# Supplied material

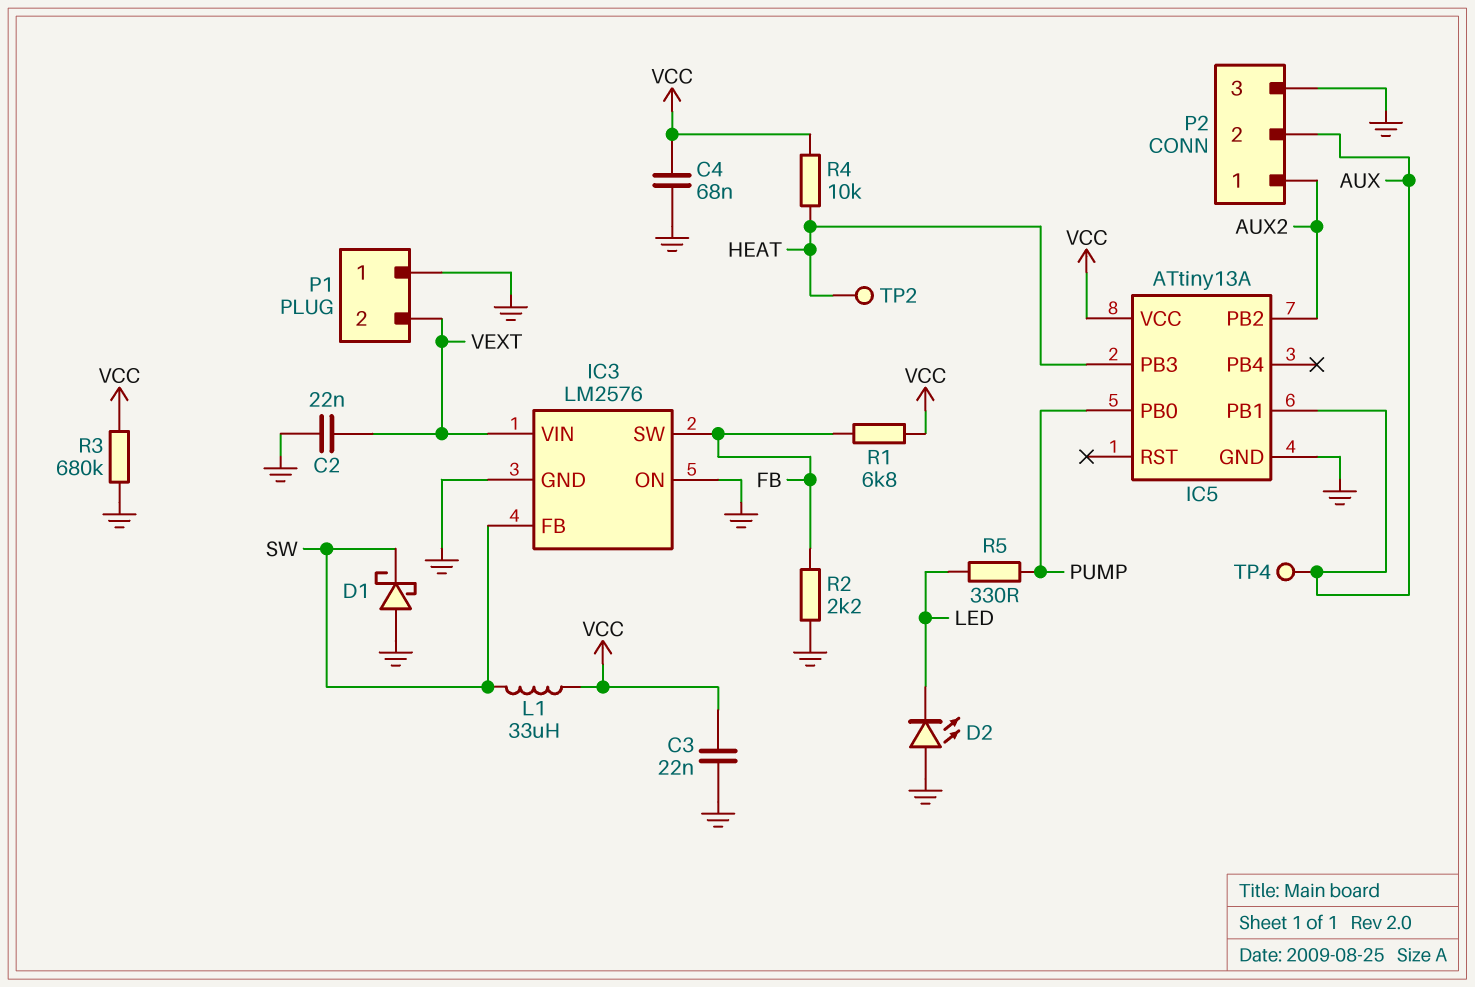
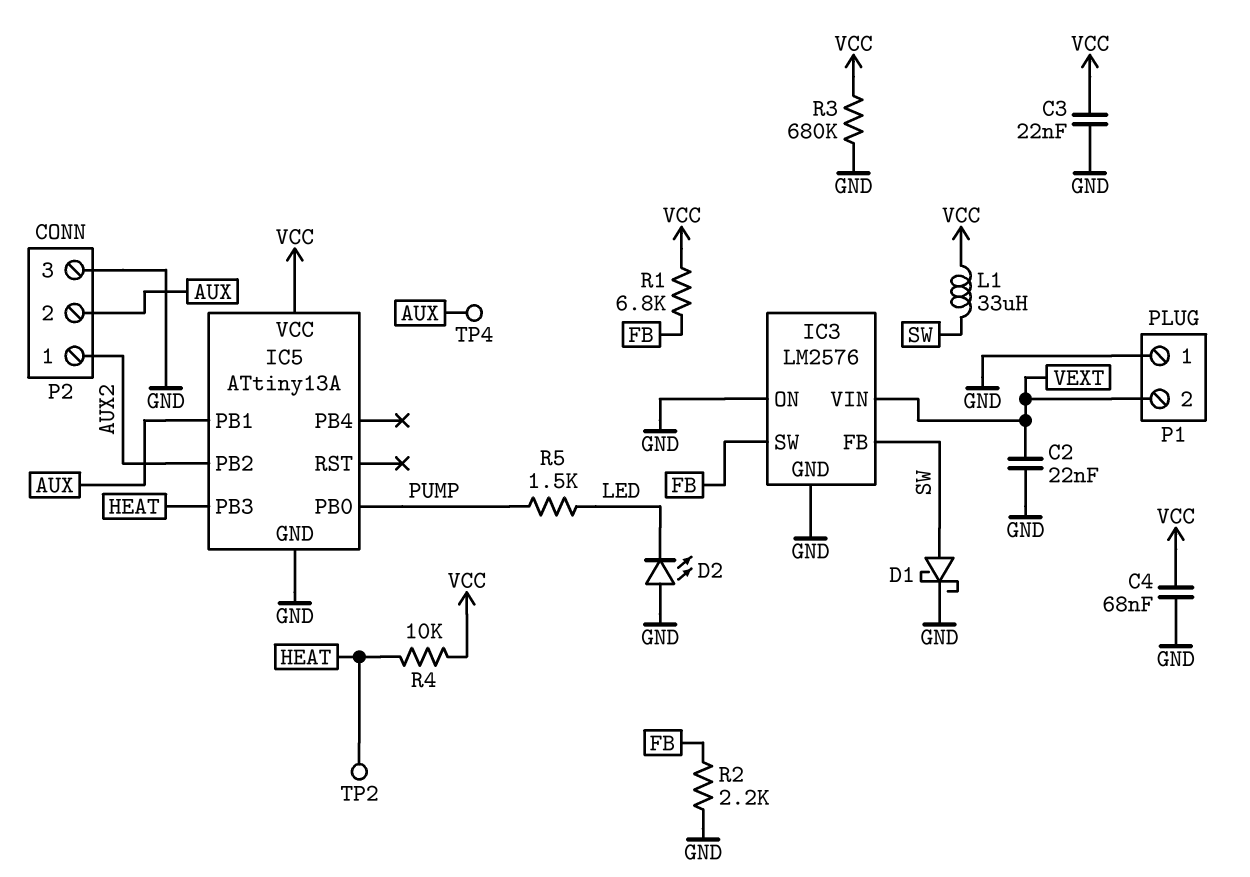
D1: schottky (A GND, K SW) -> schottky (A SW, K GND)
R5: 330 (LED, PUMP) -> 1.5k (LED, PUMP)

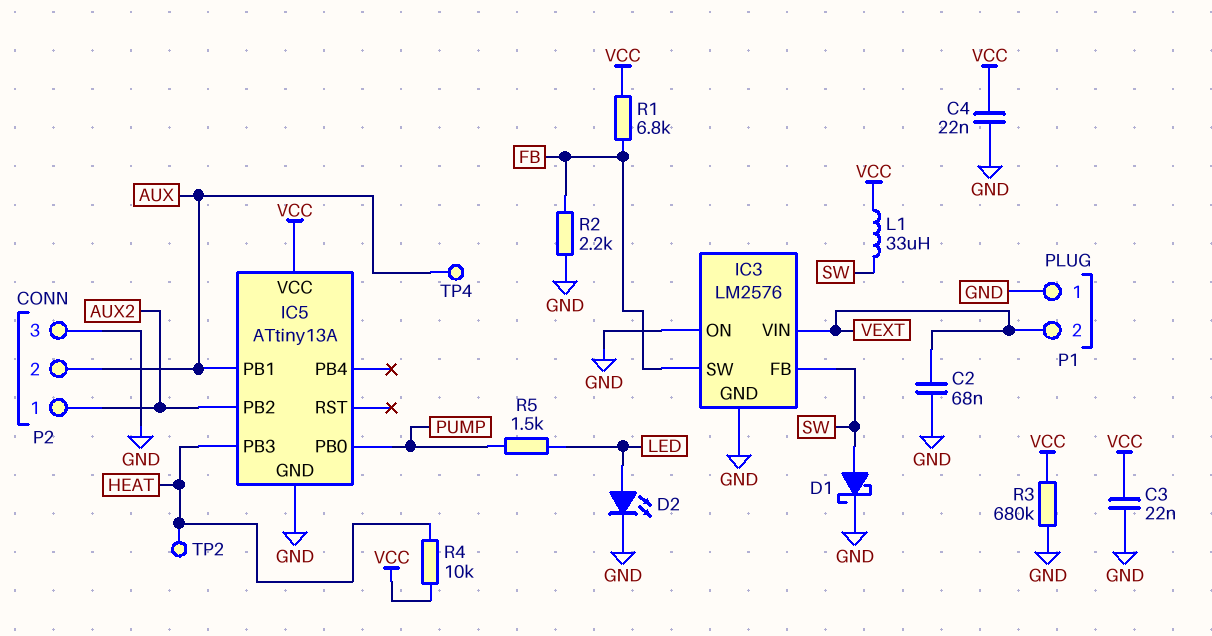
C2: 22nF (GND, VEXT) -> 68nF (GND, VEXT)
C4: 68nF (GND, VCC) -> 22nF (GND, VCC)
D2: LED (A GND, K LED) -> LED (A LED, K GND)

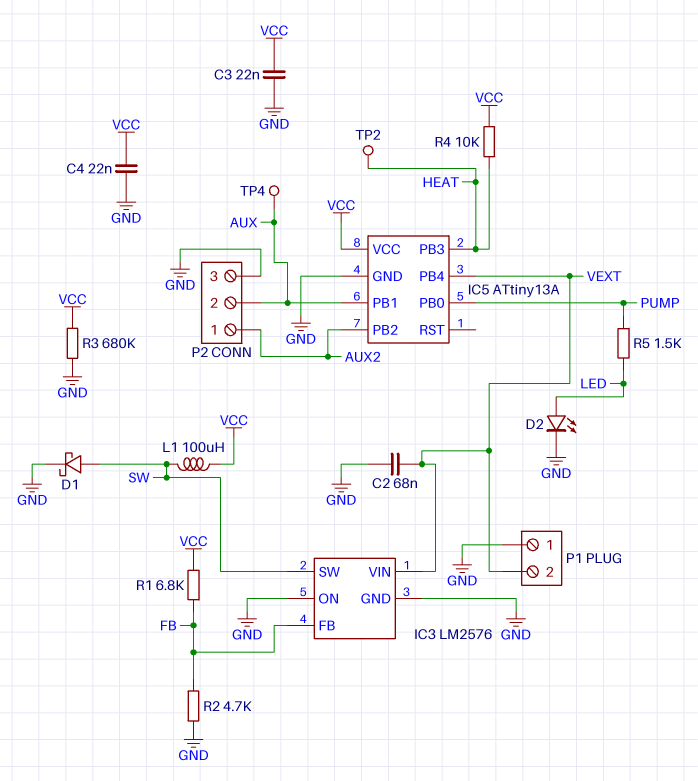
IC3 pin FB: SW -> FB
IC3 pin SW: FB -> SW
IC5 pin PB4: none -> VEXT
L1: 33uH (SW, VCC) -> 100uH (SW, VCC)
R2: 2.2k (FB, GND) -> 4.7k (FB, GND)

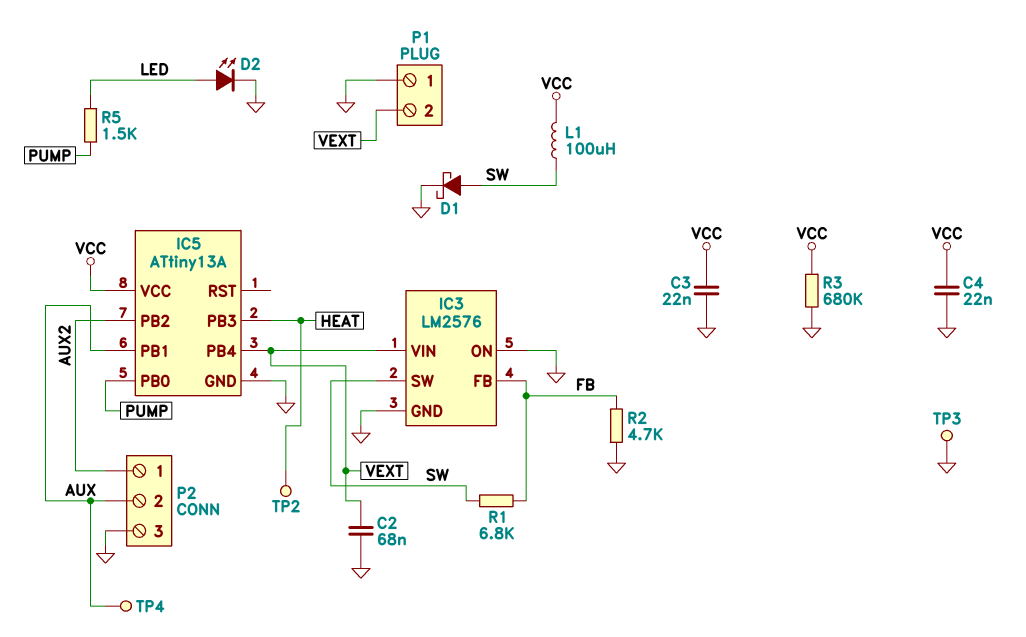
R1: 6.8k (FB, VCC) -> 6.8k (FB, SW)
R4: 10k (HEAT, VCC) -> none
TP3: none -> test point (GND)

# Try it
Once the pictures are set aside, write out the entries verbatim.

# Solution below
D1: schottky (A GND, K SW) -> schottky (A SW, K GND)
R5: 330 (LED, PUMP) -> 1.5k (LED, PUMP)

C2: 22nF (GND, VEXT) -> 68nF (GND, VEXT)
C4: 68nF (GND, VCC) -> 22nF (GND, VCC)
D2: LED (A GND, K LED) -> LED (A LED, K GND)

IC3 pin FB: SW -> FB
IC3 pin SW: FB -> SW
IC5 pin PB4: none -> VEXT
L1: 33uH (SW, VCC) -> 100uH (SW, VCC)
R2: 2.2k (FB, GND) -> 4.7k (FB, GND)

R1: 6.8k (FB, VCC) -> 6.8k (FB, SW)
R4: 10k (HEAT, VCC) -> none
TP3: none -> test point (GND)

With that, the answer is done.